■ Required action
If a picture appears, leave it out, and reproduce exactly the lines from the start of the listing below through the one bearing "grey cone L8 level 1 -> red cone L8 level 1".

■ Data extracts
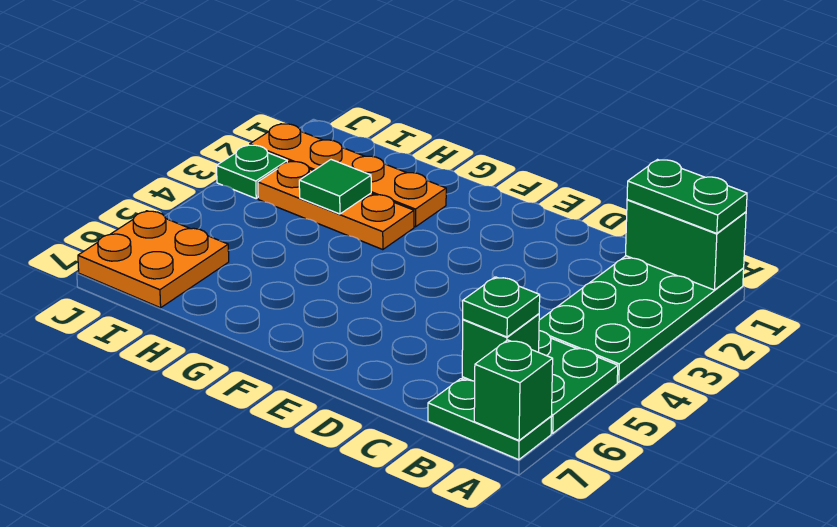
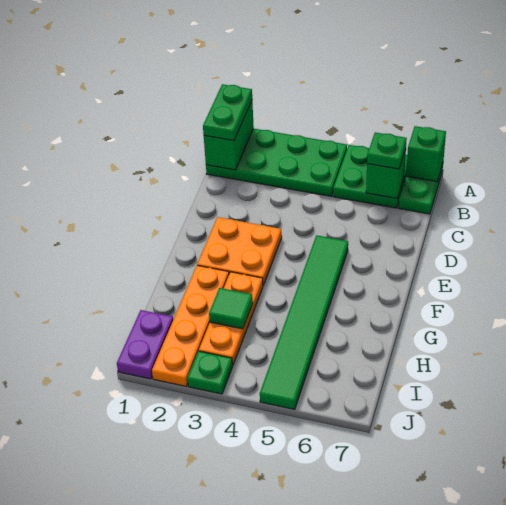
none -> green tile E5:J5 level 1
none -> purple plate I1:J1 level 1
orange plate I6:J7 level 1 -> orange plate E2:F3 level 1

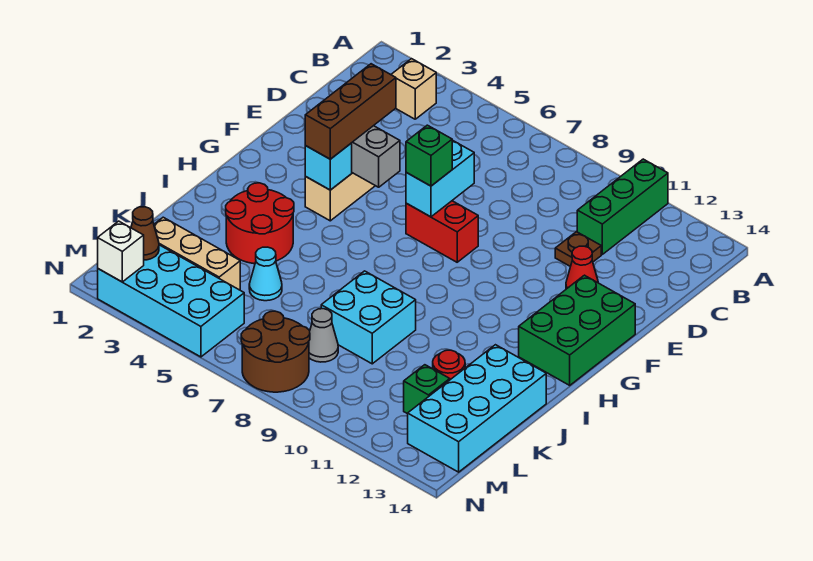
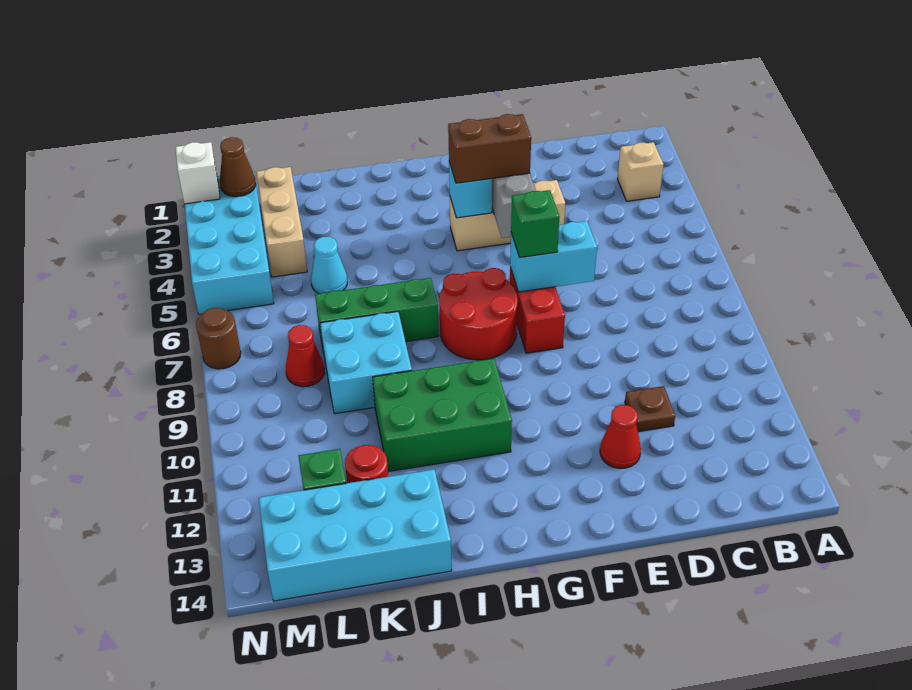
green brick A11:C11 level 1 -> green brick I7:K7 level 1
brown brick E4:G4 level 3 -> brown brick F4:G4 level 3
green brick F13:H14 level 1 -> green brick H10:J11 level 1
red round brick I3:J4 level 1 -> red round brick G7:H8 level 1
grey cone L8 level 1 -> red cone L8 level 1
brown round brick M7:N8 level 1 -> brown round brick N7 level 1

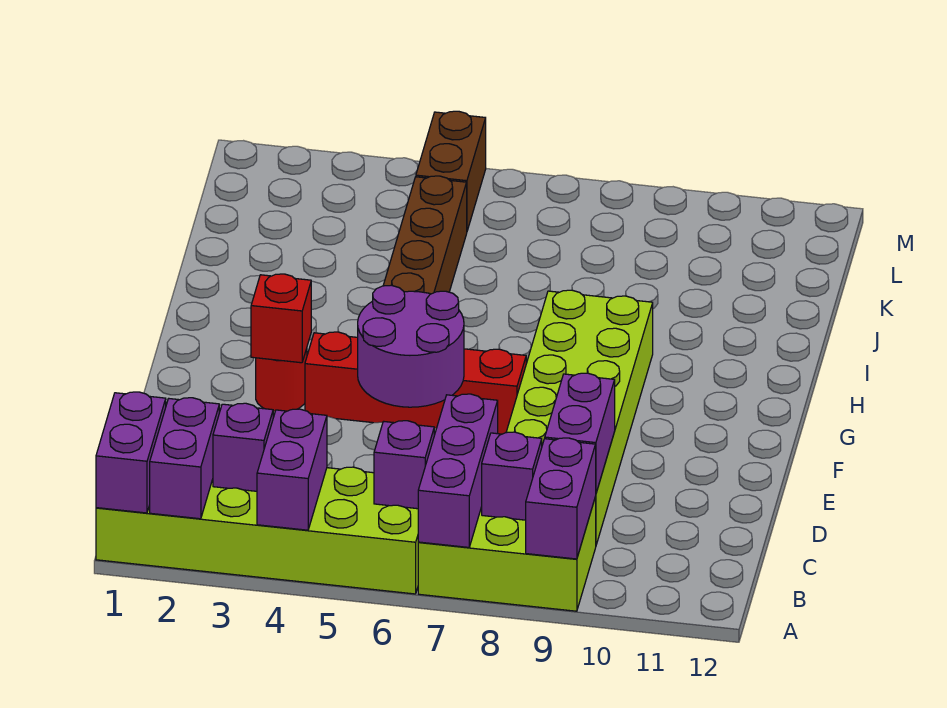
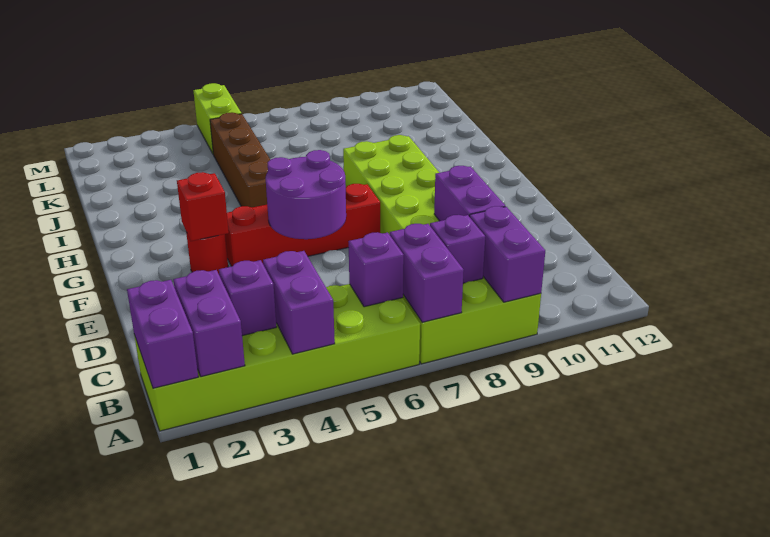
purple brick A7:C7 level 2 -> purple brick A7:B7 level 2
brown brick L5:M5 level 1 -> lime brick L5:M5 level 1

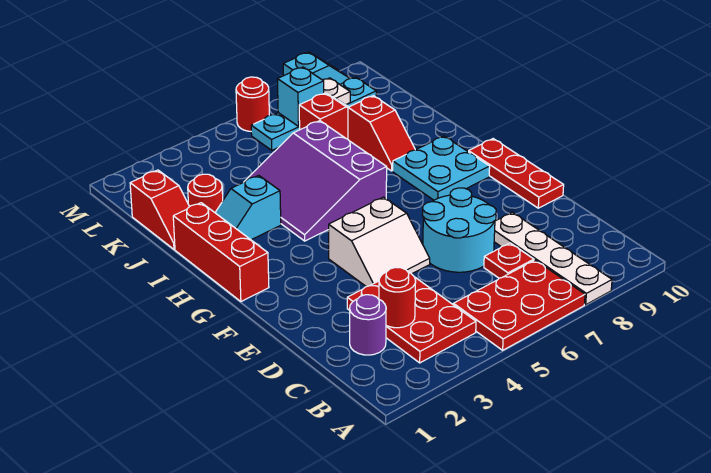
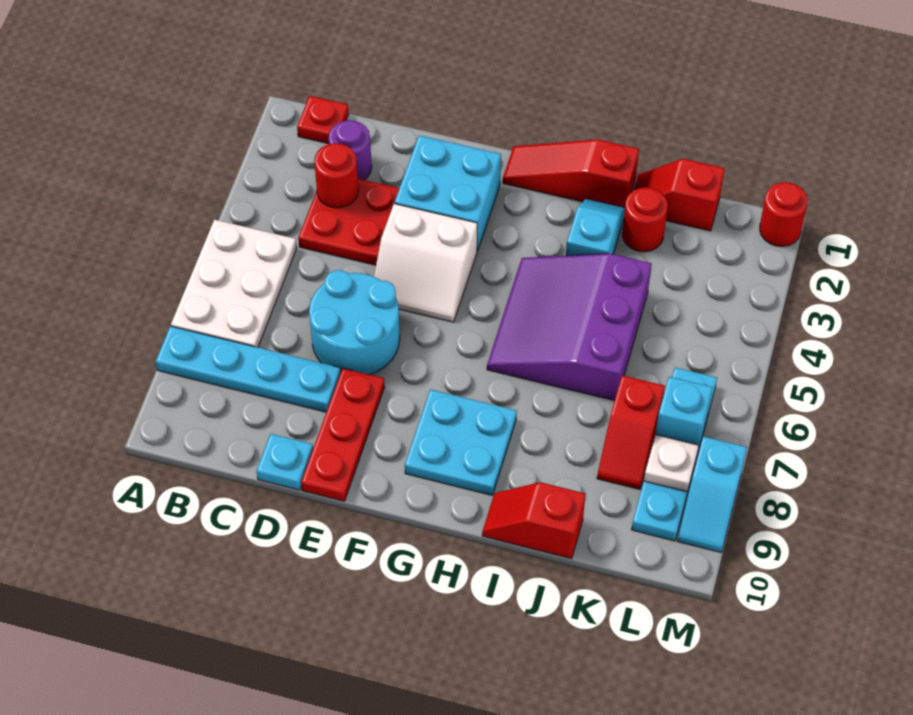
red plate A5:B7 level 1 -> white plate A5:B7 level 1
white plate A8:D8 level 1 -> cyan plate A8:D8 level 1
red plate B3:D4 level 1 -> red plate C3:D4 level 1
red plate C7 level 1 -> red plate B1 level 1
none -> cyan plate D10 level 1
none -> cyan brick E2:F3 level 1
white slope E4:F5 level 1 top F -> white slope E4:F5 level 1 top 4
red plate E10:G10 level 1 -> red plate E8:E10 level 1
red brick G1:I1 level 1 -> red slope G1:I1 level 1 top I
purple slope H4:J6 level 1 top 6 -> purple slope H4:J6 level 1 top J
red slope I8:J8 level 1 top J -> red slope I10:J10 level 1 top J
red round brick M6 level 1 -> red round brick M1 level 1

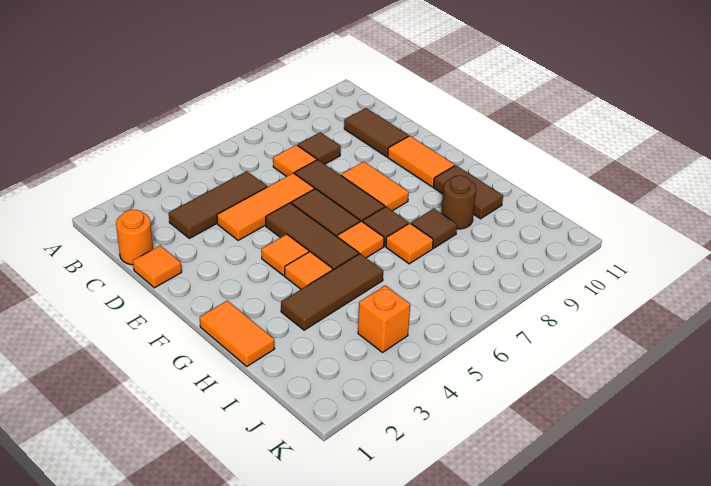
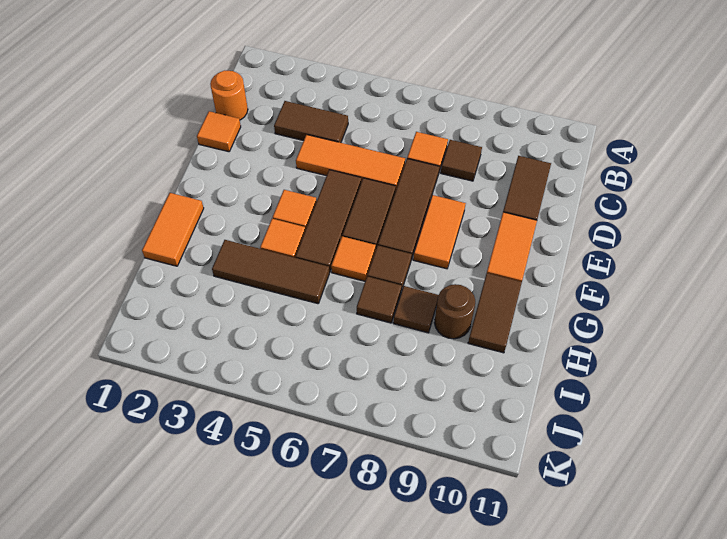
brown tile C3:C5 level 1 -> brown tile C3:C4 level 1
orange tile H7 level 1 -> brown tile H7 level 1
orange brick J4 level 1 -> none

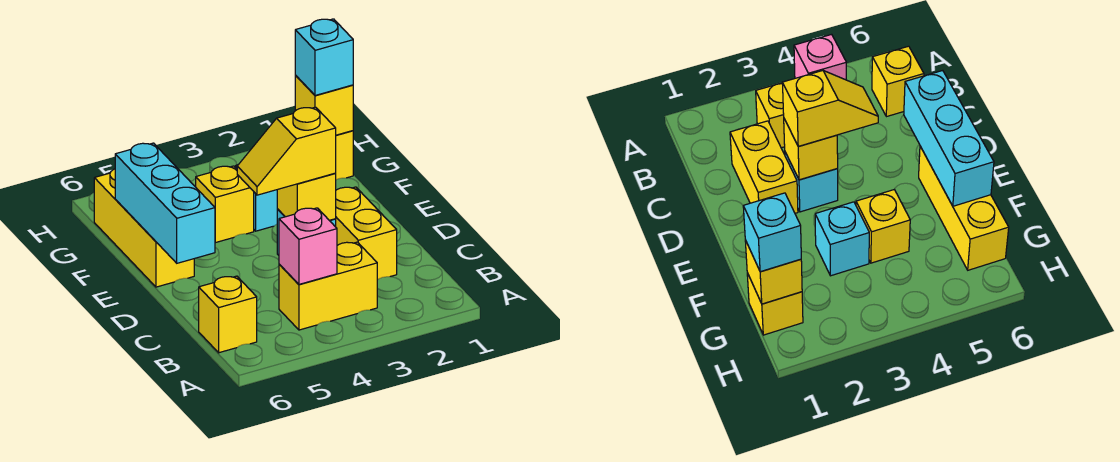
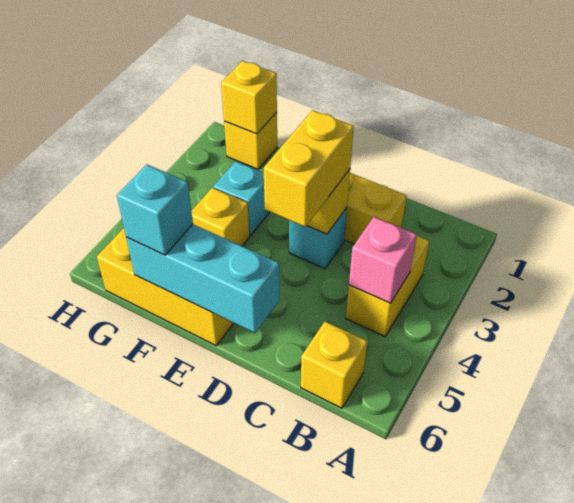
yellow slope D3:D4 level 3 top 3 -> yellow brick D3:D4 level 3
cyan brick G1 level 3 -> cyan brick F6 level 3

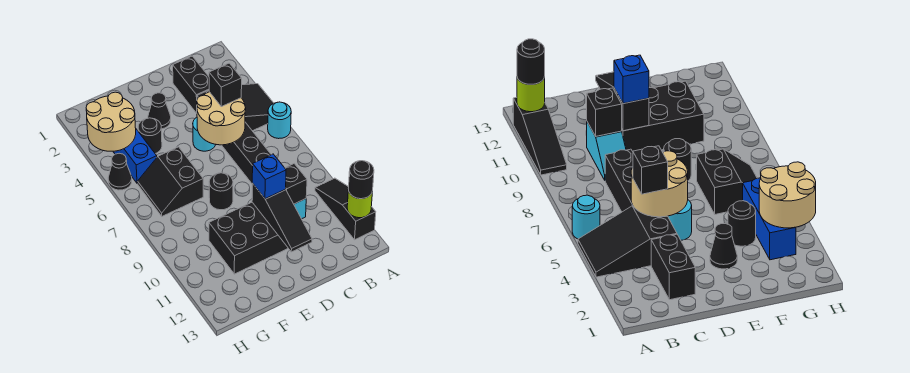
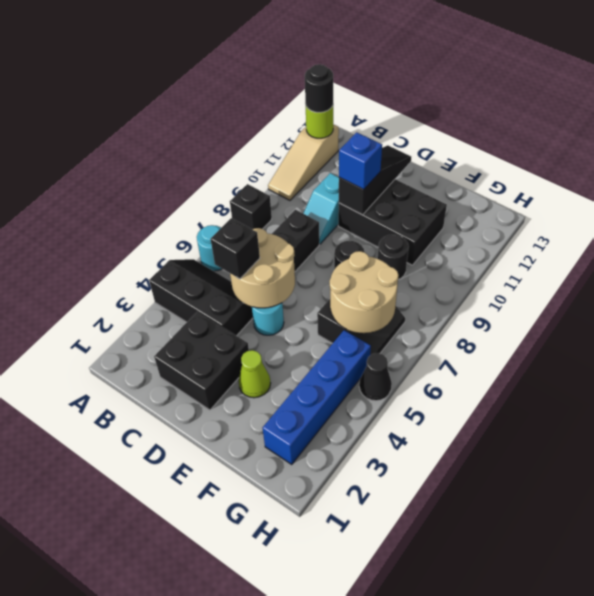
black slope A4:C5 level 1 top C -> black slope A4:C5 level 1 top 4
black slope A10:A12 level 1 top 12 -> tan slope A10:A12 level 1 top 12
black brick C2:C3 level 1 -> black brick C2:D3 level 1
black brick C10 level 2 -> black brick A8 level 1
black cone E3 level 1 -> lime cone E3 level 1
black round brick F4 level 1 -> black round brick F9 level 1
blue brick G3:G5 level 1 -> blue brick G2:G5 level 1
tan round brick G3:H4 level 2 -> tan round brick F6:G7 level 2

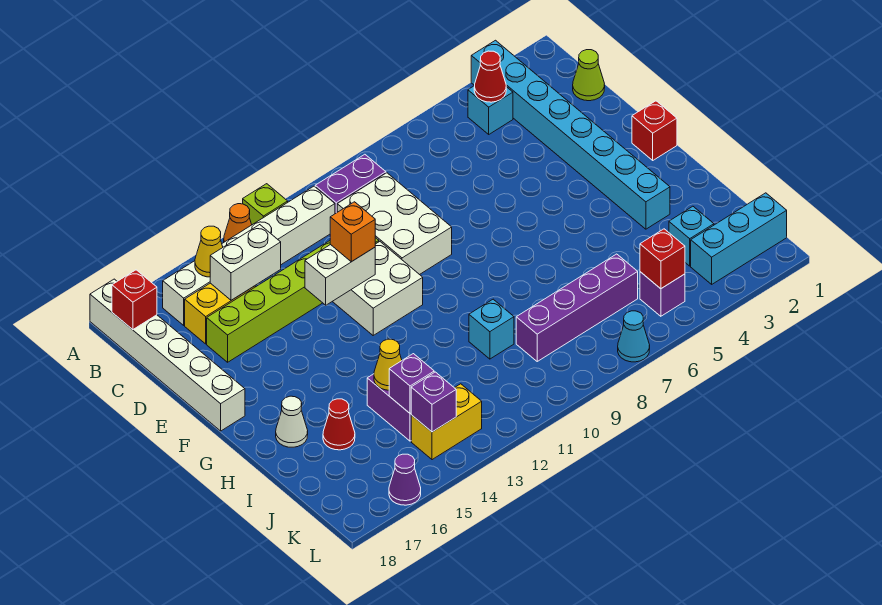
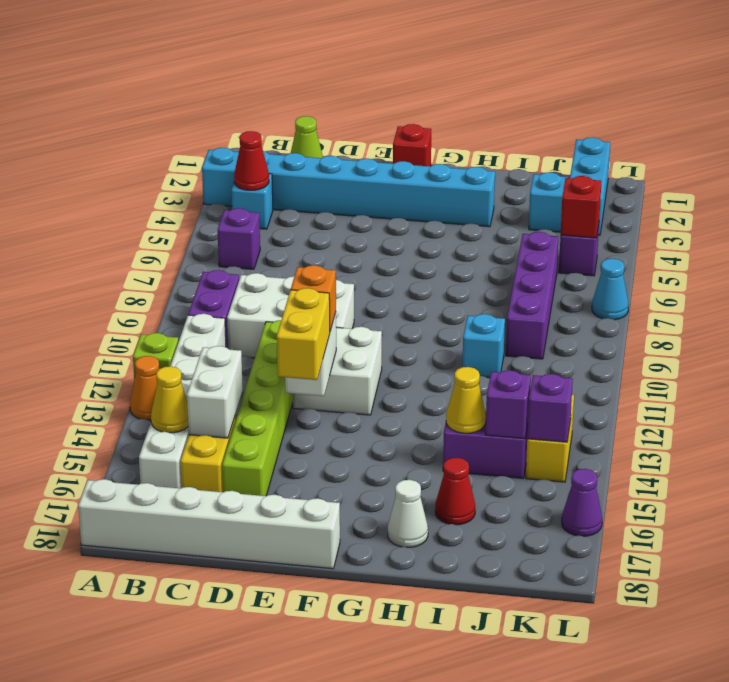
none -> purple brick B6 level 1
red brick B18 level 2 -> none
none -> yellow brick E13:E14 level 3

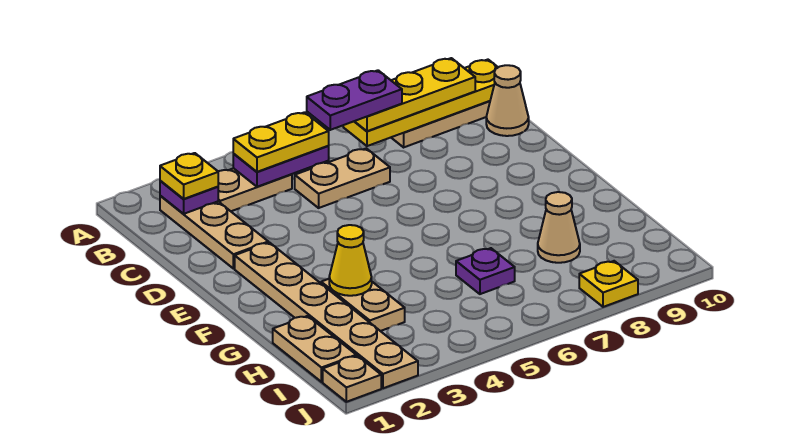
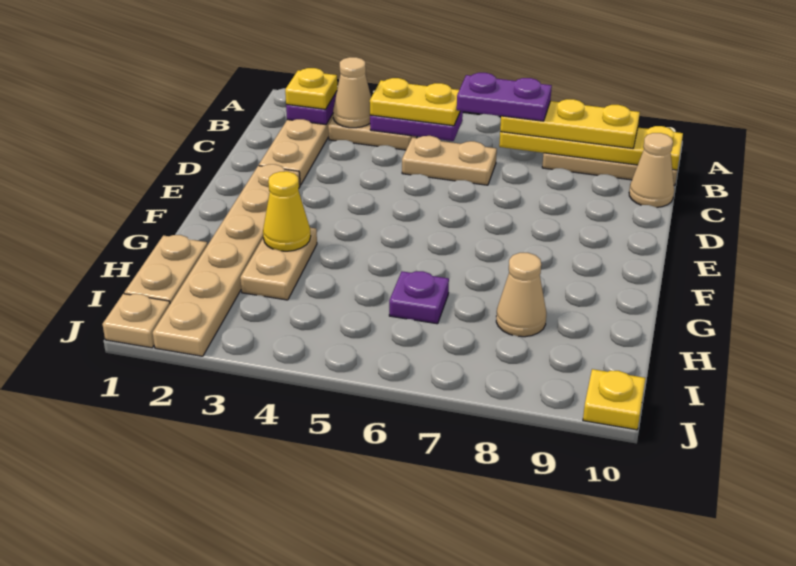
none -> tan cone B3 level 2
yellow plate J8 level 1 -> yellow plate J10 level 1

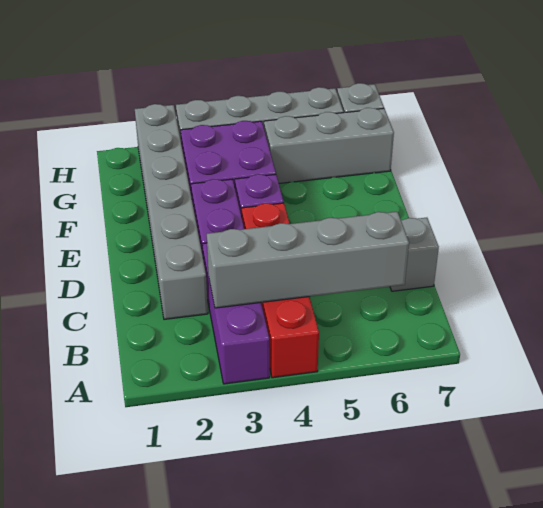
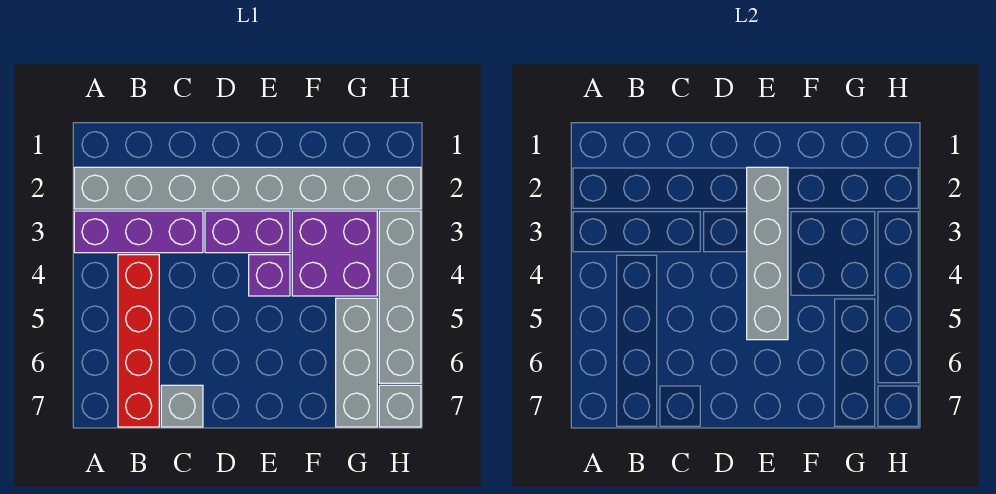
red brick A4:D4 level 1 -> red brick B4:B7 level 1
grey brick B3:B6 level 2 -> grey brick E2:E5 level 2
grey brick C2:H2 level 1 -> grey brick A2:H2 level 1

■ Problem solution
none -> green tile E5:J5 level 1
none -> purple plate I1:J1 level 1
orange plate I6:J7 level 1 -> orange plate E2:F3 level 1

green brick A11:C11 level 1 -> green brick I7:K7 level 1
brown brick E4:G4 level 3 -> brown brick F4:G4 level 3
green brick F13:H14 level 1 -> green brick H10:J11 level 1
red round brick I3:J4 level 1 -> red round brick G7:H8 level 1
grey cone L8 level 1 -> red cone L8 level 1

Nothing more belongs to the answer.